__YOUR ASSIGNMENT__
Write out again, exactly, the lines below starting at the one with "camera: 15 degrees right, 5 degrees up" and ending at the one with "(558, 380) = (324, 359): orange".

__DATASET RECORDS__
________

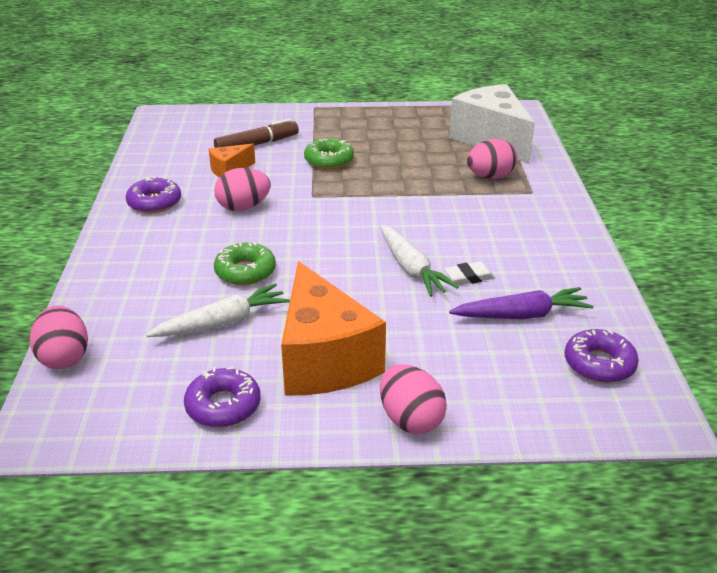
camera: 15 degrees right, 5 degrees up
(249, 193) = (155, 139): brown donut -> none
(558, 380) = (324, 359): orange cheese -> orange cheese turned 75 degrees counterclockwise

________

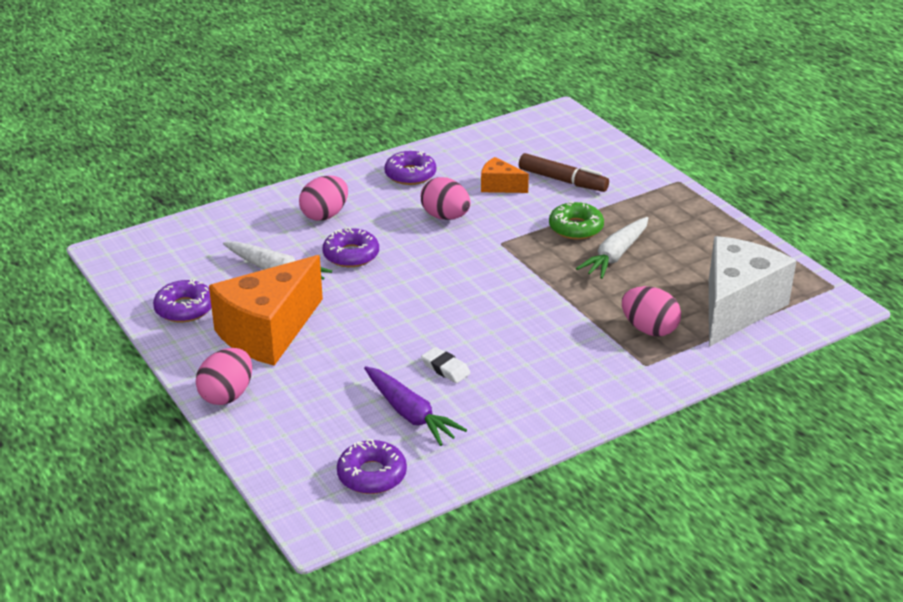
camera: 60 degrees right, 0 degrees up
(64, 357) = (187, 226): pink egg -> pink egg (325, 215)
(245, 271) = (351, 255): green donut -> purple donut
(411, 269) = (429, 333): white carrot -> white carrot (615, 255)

________

__RESULT FOR THIS TASK__
camera: 15 degrees right, 5 degrees up
(249, 193) = (155, 139): brown donut -> none
(558, 380) = (324, 359): orange cheese -> orange cheese turned 75 degrees counterclockwise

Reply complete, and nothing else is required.